"""
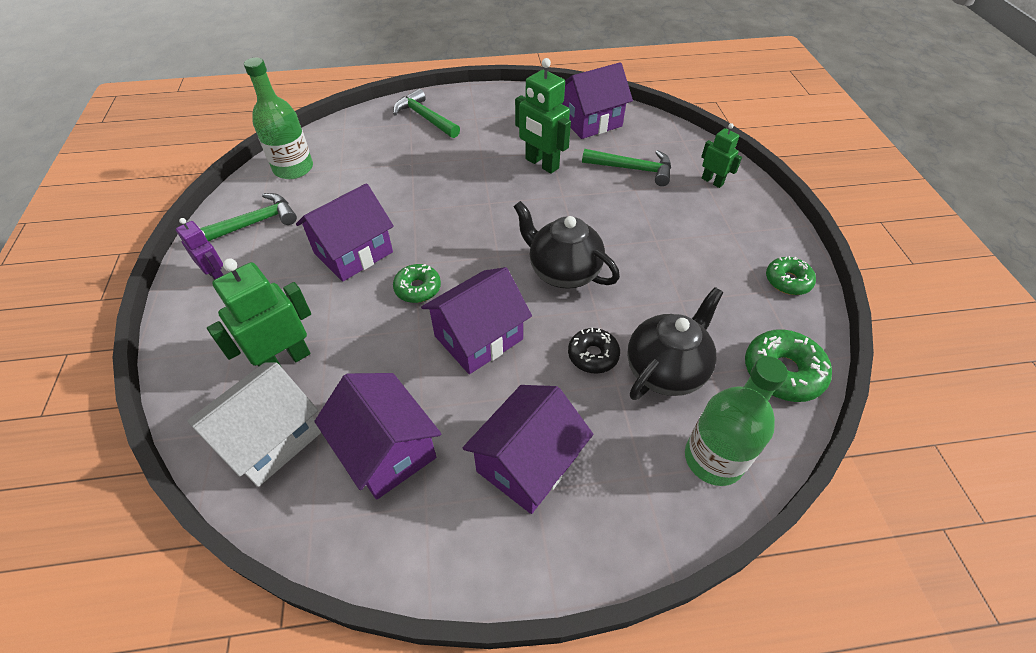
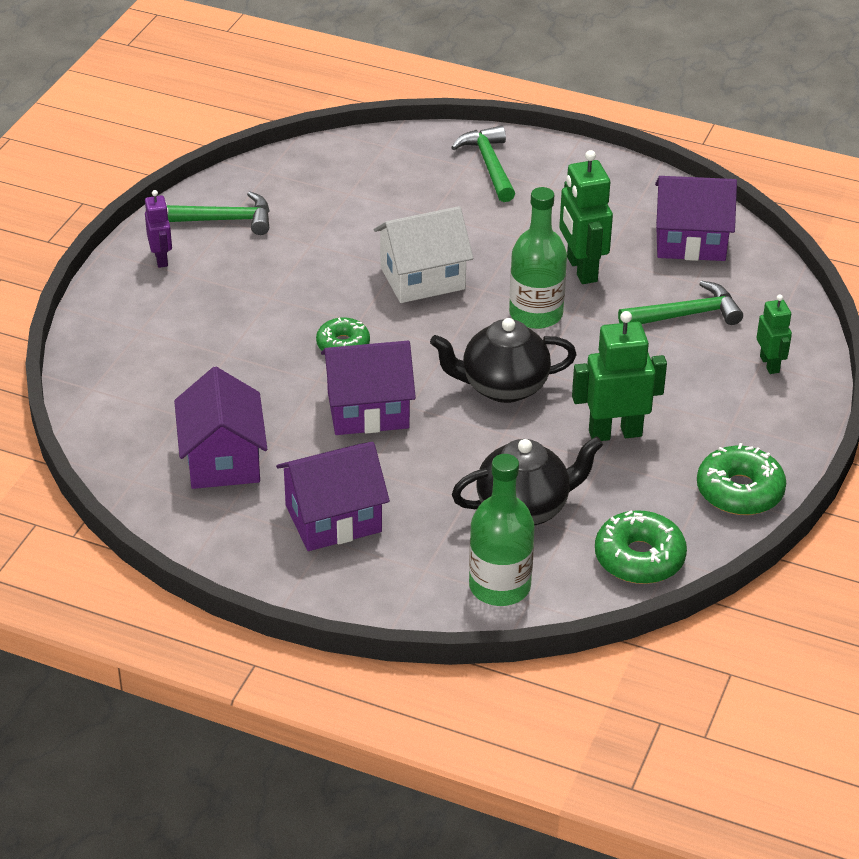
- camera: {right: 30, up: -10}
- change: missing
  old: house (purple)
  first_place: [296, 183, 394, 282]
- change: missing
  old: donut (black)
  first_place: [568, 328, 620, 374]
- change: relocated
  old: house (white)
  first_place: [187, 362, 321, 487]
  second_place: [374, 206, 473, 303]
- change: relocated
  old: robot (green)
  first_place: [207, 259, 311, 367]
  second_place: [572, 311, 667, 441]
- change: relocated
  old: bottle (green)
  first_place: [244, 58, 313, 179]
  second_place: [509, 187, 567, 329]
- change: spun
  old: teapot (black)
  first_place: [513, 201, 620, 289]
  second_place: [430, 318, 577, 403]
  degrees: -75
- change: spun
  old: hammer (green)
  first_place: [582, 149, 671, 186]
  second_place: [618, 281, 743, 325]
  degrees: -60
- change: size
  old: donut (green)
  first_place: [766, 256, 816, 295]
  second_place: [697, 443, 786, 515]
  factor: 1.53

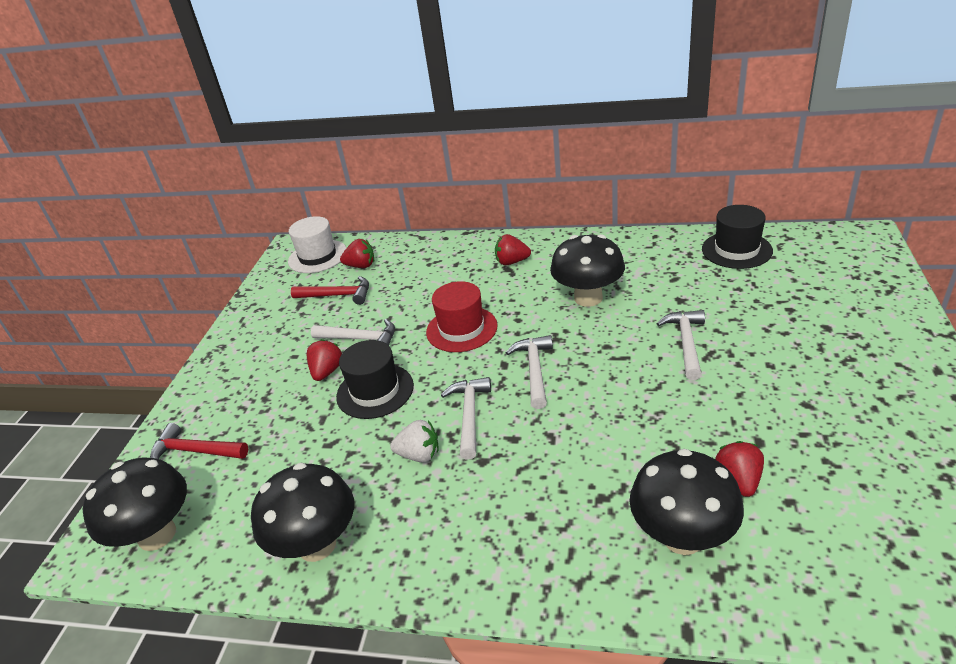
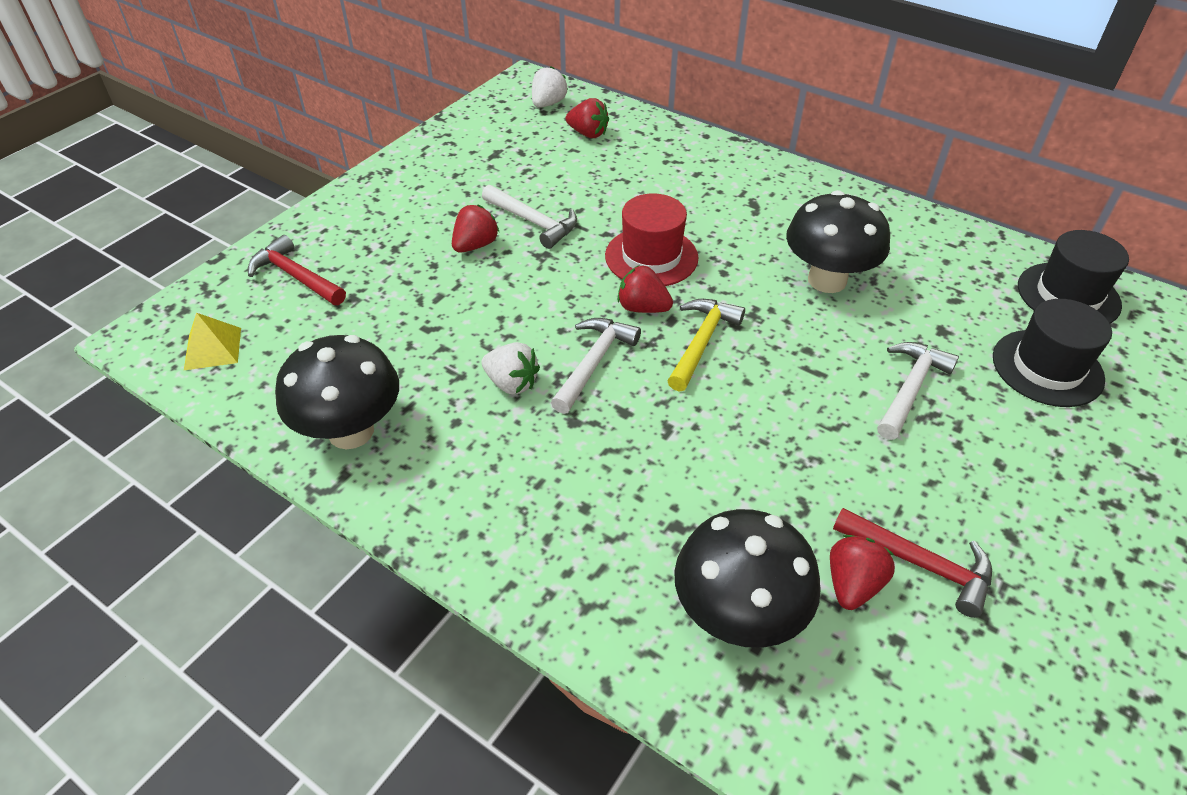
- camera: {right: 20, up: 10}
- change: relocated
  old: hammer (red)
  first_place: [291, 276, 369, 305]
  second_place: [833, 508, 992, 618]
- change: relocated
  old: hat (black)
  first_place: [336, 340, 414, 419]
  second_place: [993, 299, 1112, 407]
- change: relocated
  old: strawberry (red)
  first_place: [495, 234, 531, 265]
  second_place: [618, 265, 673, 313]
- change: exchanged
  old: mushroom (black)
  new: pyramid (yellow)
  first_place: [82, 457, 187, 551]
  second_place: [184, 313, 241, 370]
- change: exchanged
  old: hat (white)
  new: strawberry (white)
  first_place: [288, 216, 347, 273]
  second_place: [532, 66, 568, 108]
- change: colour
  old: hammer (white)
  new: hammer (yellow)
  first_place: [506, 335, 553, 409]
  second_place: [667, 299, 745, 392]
"""
"""
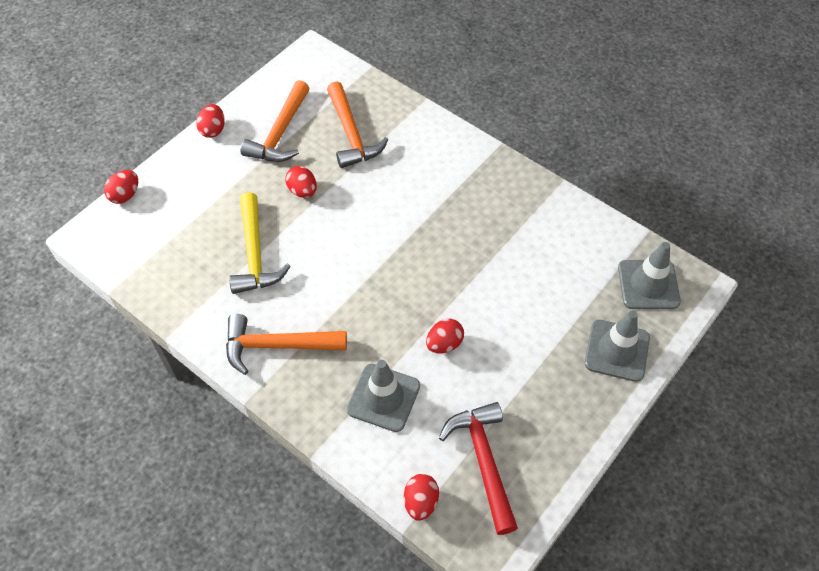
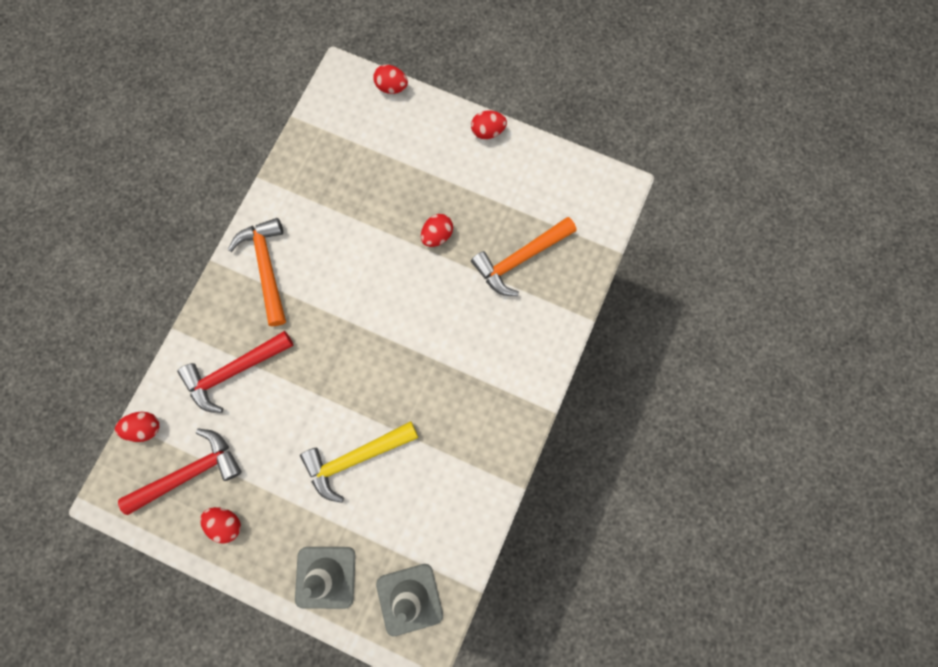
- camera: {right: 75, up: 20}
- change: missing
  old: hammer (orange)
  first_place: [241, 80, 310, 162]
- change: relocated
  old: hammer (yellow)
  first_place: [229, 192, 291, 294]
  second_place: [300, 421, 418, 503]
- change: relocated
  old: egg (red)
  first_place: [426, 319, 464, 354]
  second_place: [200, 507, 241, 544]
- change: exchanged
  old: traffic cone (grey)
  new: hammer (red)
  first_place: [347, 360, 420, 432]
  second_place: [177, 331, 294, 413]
"""
"""
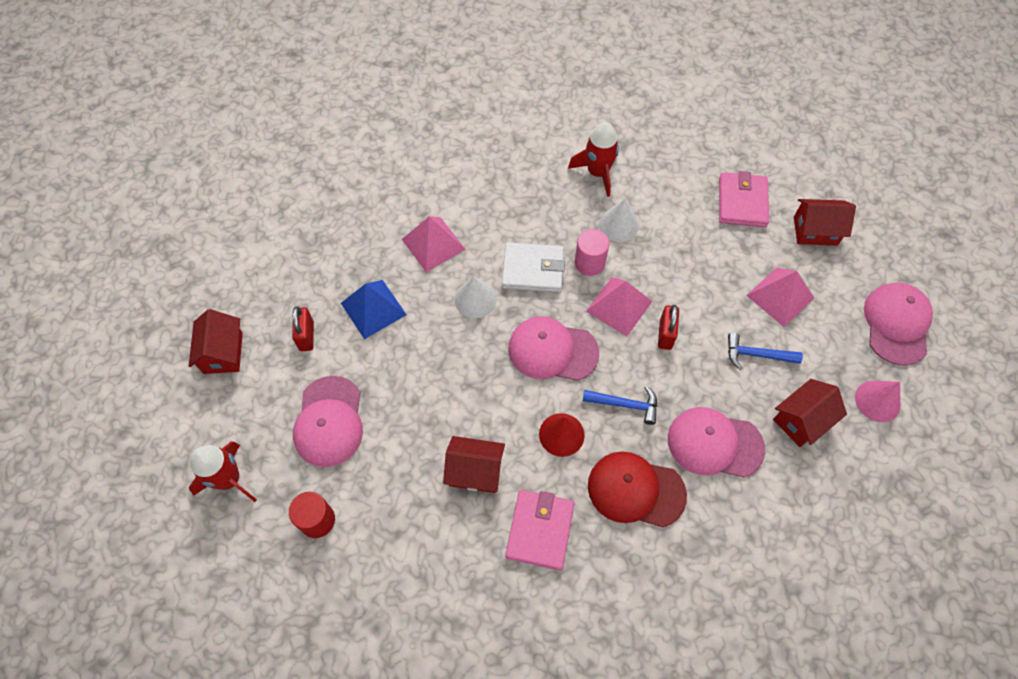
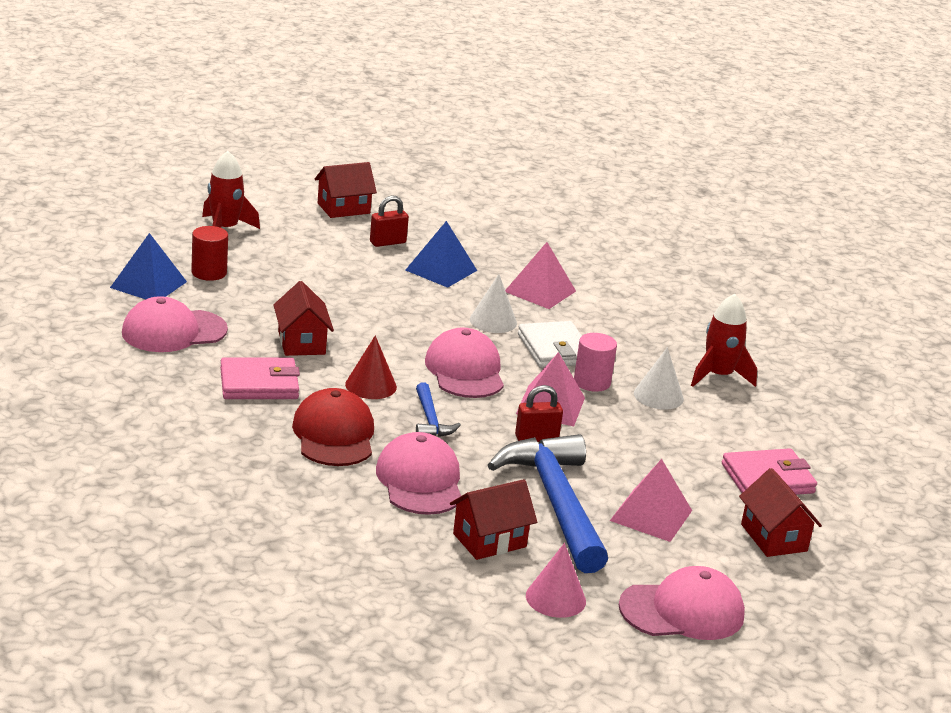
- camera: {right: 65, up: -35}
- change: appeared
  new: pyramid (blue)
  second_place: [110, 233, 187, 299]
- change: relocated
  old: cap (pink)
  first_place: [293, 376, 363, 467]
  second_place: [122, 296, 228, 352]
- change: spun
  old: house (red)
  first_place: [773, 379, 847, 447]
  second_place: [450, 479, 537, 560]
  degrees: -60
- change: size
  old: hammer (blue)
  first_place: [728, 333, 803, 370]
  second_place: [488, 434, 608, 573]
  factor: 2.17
"""
# WHAT YOU NEED TO DO
Look through the entries and return every line where "green" appears.

# TASK RESULT
  old: robot (green)
  old: bottle (green)
  old: hammer (green)
  old: donut (green)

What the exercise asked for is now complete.